* _WHAT TO DO_
Only the lines below from the one containing "brown square at" through the one containing "orange cross: moved 7 px left, 21 px down" belong in the answer, repeated exactly and without pictures.

* _INFORMATION_
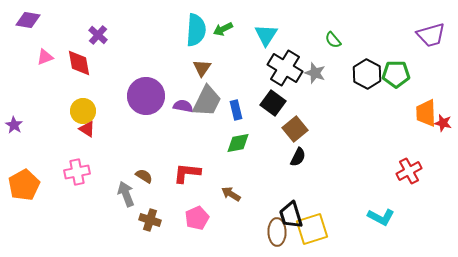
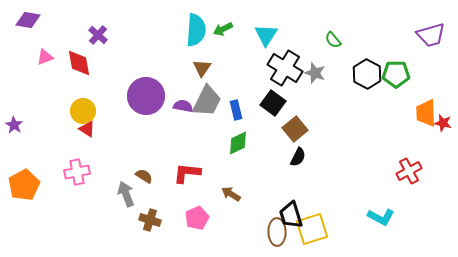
green diamond: rotated 15 degrees counterclockwise
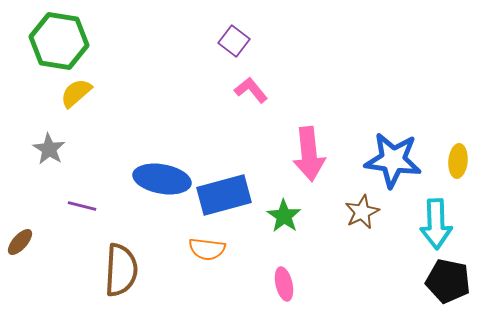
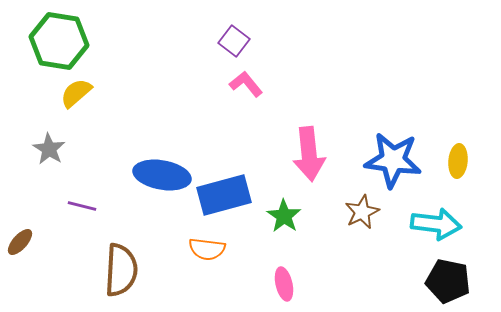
pink L-shape: moved 5 px left, 6 px up
blue ellipse: moved 4 px up
cyan arrow: rotated 81 degrees counterclockwise
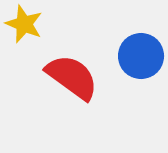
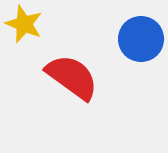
blue circle: moved 17 px up
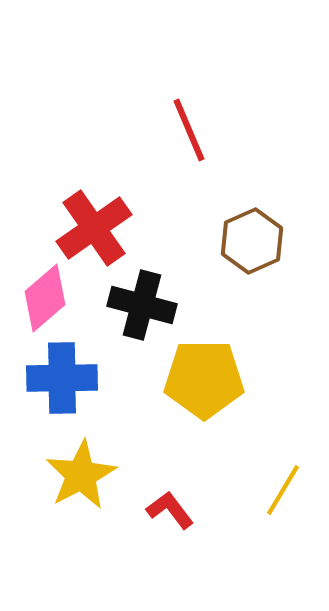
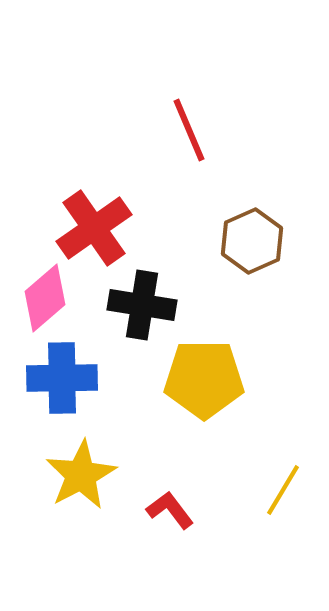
black cross: rotated 6 degrees counterclockwise
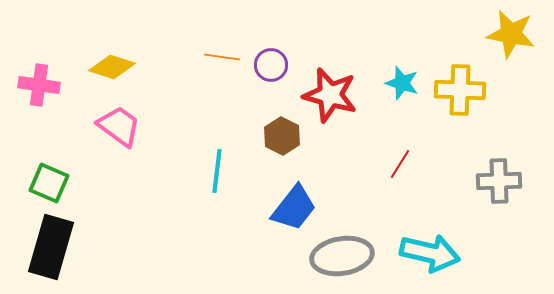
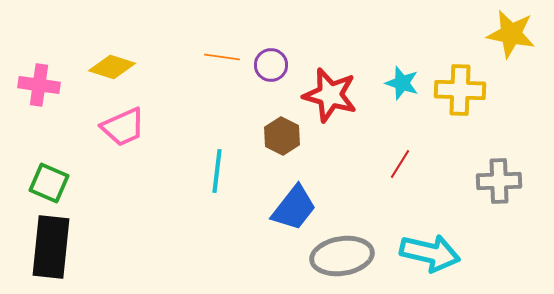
pink trapezoid: moved 4 px right, 1 px down; rotated 120 degrees clockwise
black rectangle: rotated 10 degrees counterclockwise
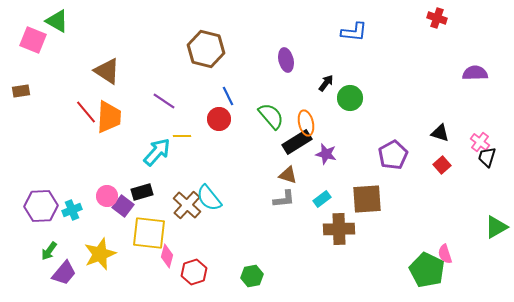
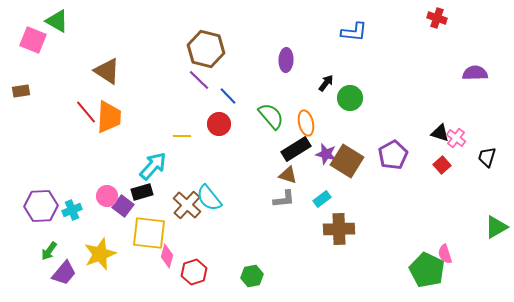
purple ellipse at (286, 60): rotated 15 degrees clockwise
blue line at (228, 96): rotated 18 degrees counterclockwise
purple line at (164, 101): moved 35 px right, 21 px up; rotated 10 degrees clockwise
red circle at (219, 119): moved 5 px down
black rectangle at (297, 142): moved 1 px left, 7 px down
pink cross at (480, 142): moved 24 px left, 4 px up
cyan arrow at (157, 152): moved 4 px left, 14 px down
brown square at (367, 199): moved 20 px left, 38 px up; rotated 36 degrees clockwise
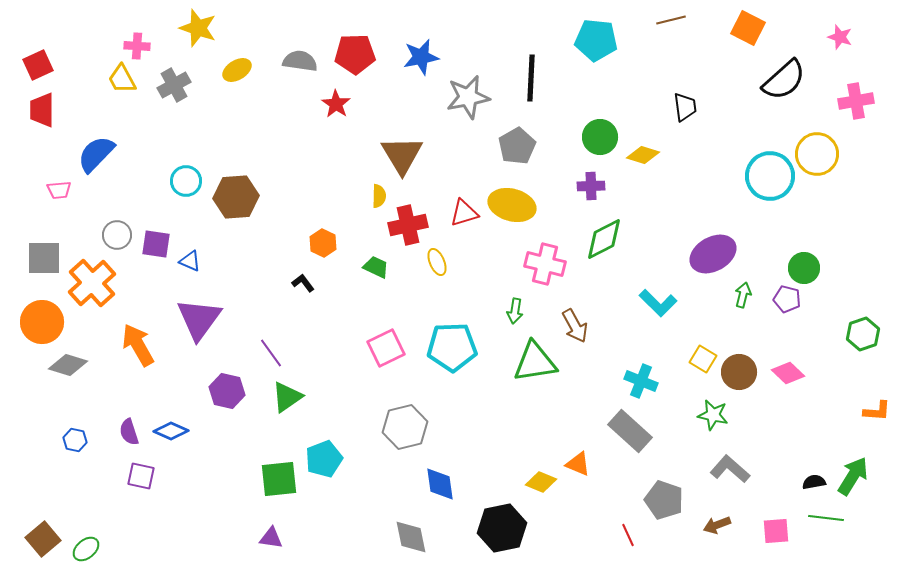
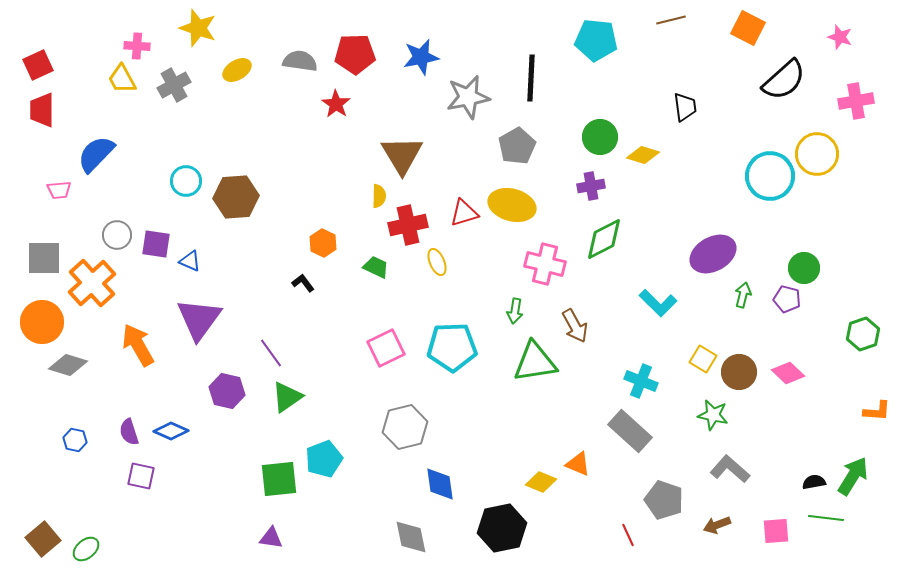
purple cross at (591, 186): rotated 8 degrees counterclockwise
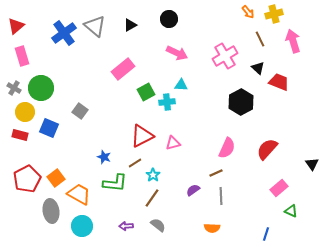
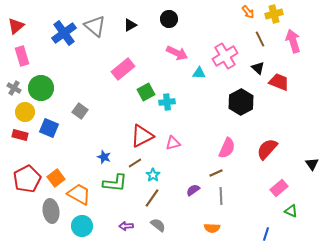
cyan triangle at (181, 85): moved 18 px right, 12 px up
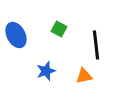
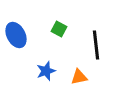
orange triangle: moved 5 px left, 1 px down
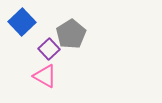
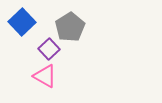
gray pentagon: moved 1 px left, 7 px up
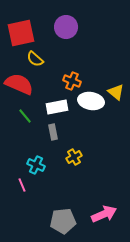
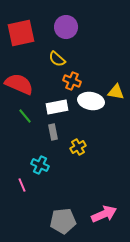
yellow semicircle: moved 22 px right
yellow triangle: rotated 30 degrees counterclockwise
yellow cross: moved 4 px right, 10 px up
cyan cross: moved 4 px right
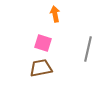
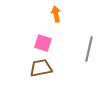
orange arrow: moved 1 px right
gray line: moved 1 px right
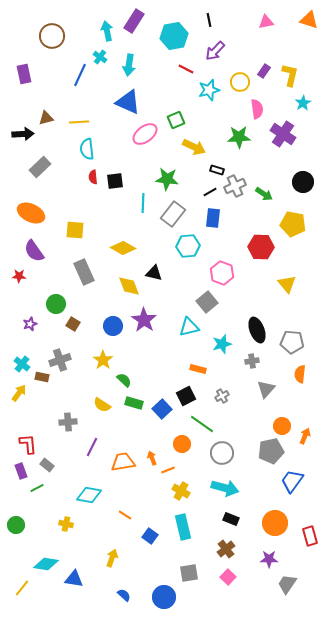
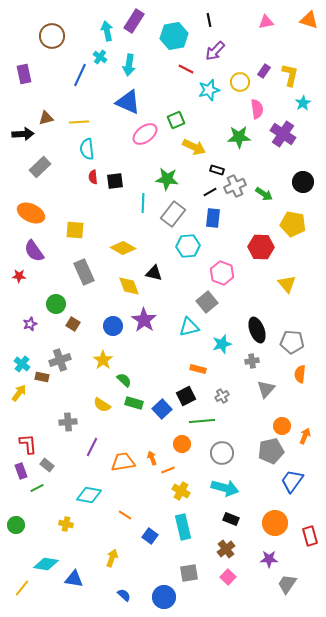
green line at (202, 424): moved 3 px up; rotated 40 degrees counterclockwise
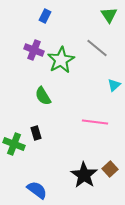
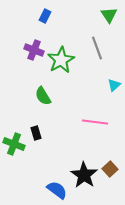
gray line: rotated 30 degrees clockwise
blue semicircle: moved 20 px right
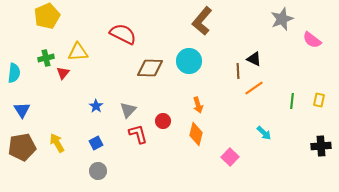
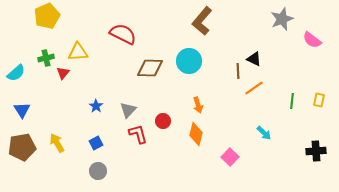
cyan semicircle: moved 2 px right; rotated 42 degrees clockwise
black cross: moved 5 px left, 5 px down
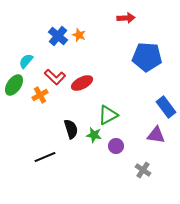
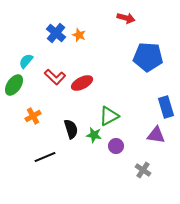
red arrow: rotated 18 degrees clockwise
blue cross: moved 2 px left, 3 px up
blue pentagon: moved 1 px right
orange cross: moved 7 px left, 21 px down
blue rectangle: rotated 20 degrees clockwise
green triangle: moved 1 px right, 1 px down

* _EXERCISE OUTPUT_
brown square at (367, 199): moved 20 px left, 38 px up; rotated 36 degrees clockwise
purple cross at (591, 186): rotated 8 degrees counterclockwise
cyan triangle at (181, 85): moved 18 px right, 12 px up
orange triangle: moved 5 px left, 1 px down
gray pentagon: moved 1 px left, 7 px up
yellow semicircle: moved 22 px right
yellow triangle: rotated 30 degrees counterclockwise
yellow cross: moved 4 px right, 10 px up
cyan cross: moved 4 px right
orange arrow: moved 1 px right
gray line: moved 1 px right
green line at (202, 424): moved 3 px up; rotated 40 degrees counterclockwise
gray line: rotated 30 degrees clockwise
blue semicircle: moved 20 px right
cyan semicircle: moved 2 px right; rotated 42 degrees clockwise
black cross: moved 5 px left, 5 px down
red arrow: rotated 18 degrees clockwise
blue cross: moved 2 px left, 3 px up
blue pentagon: moved 1 px right
orange cross: moved 7 px left, 21 px down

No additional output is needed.